• [Exercise objective] Please restate each entry word for word.

Records contained in a dataset
Content starts

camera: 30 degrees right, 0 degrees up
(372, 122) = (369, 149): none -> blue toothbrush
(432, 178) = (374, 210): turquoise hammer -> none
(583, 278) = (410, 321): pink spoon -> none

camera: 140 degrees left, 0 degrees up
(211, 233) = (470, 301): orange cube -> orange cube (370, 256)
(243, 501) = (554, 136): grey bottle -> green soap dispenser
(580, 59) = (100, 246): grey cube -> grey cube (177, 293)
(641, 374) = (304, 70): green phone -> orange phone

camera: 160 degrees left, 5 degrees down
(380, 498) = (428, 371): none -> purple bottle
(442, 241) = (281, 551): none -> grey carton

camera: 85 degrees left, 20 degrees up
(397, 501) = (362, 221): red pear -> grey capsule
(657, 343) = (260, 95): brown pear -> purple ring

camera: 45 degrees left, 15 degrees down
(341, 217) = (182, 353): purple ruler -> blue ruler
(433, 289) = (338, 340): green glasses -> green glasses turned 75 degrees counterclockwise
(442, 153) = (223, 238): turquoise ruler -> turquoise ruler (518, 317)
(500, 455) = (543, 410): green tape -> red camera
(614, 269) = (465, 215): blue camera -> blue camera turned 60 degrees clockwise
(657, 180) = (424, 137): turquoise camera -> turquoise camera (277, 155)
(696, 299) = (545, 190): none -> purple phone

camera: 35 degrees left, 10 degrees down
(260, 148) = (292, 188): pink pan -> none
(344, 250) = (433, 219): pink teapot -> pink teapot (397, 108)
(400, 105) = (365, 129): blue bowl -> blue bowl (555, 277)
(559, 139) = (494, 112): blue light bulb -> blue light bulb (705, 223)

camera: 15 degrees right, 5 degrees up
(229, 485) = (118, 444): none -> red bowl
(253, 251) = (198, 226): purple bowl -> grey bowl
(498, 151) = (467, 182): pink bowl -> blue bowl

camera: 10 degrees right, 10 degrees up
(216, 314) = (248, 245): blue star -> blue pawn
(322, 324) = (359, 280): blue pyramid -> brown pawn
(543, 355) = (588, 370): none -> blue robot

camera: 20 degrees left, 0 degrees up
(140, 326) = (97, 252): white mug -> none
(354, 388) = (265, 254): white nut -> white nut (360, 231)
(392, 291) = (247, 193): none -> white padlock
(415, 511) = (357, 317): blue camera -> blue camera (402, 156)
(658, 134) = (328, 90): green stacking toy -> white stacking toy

Content ends

• [Output for this task]
camera: 30 degrees right, 0 degrees up
(372, 122) = (369, 149): none -> blue toothbrush
(432, 178) = (374, 210): turquoise hammer -> none
(583, 278) = (410, 321): pink spoon -> none

camera: 140 degrees left, 0 degrees up
(211, 233) = (470, 301): orange cube -> orange cube (370, 256)
(243, 501) = (554, 136): grey bottle -> green soap dispenser
(580, 59) = (100, 246): grey cube -> grey cube (177, 293)
(641, 374) = (304, 70): green phone -> orange phone

camera: 160 degrees left, 5 degrees down
(380, 498) = (428, 371): none -> purple bottle
(442, 241) = (281, 551): none -> grey carton

camera: 85 degrees left, 20 degrees up
(397, 501) = (362, 221): red pear -> grey capsule
(657, 343) = (260, 95): brown pear -> purple ring

camera: 45 degrees left, 15 degrees down
(341, 217) = (182, 353): purple ruler -> blue ruler
(433, 289) = (338, 340): green glasses -> green glasses turned 75 degrees counterclockwise
(442, 153) = (223, 238): turquoise ruler -> turquoise ruler (518, 317)
(500, 455) = (543, 410): green tape -> red camera
(614, 269) = (465, 215): blue camera -> blue camera turned 60 degrees clockwise
(657, 180) = (424, 137): turquoise camera -> turquoise camera (277, 155)
(696, 299) = (545, 190): none -> purple phone

camera: 35 degrees left, 10 degrees down
(260, 148) = (292, 188): pink pan -> none
(344, 250) = (433, 219): pink teapot -> pink teapot (397, 108)
(400, 105) = (365, 129): blue bowl -> blue bowl (555, 277)
(559, 139) = (494, 112): blue light bulb -> blue light bulb (705, 223)

camera: 15 degrees right, 5 degrees up
(229, 485) = (118, 444): none -> red bowl
(253, 251) = (198, 226): purple bowl -> grey bowl
(498, 151) = (467, 182): pink bowl -> blue bowl

camera: 10 degrees right, 10 degrees up
(216, 314) = (248, 245): blue star -> blue pawn
(322, 324) = (359, 280): blue pyramid -> brown pawn
(543, 355) = (588, 370): none -> blue robot

camera: 20 degrees left, 0 degrees up
(140, 326) = (97, 252): white mug -> none
(354, 388) = (265, 254): white nut -> white nut (360, 231)
(392, 291) = (247, 193): none -> white padlock
(415, 511) = (357, 317): blue camera -> blue camera (402, 156)
(658, 134) = (328, 90): green stacking toy -> white stacking toy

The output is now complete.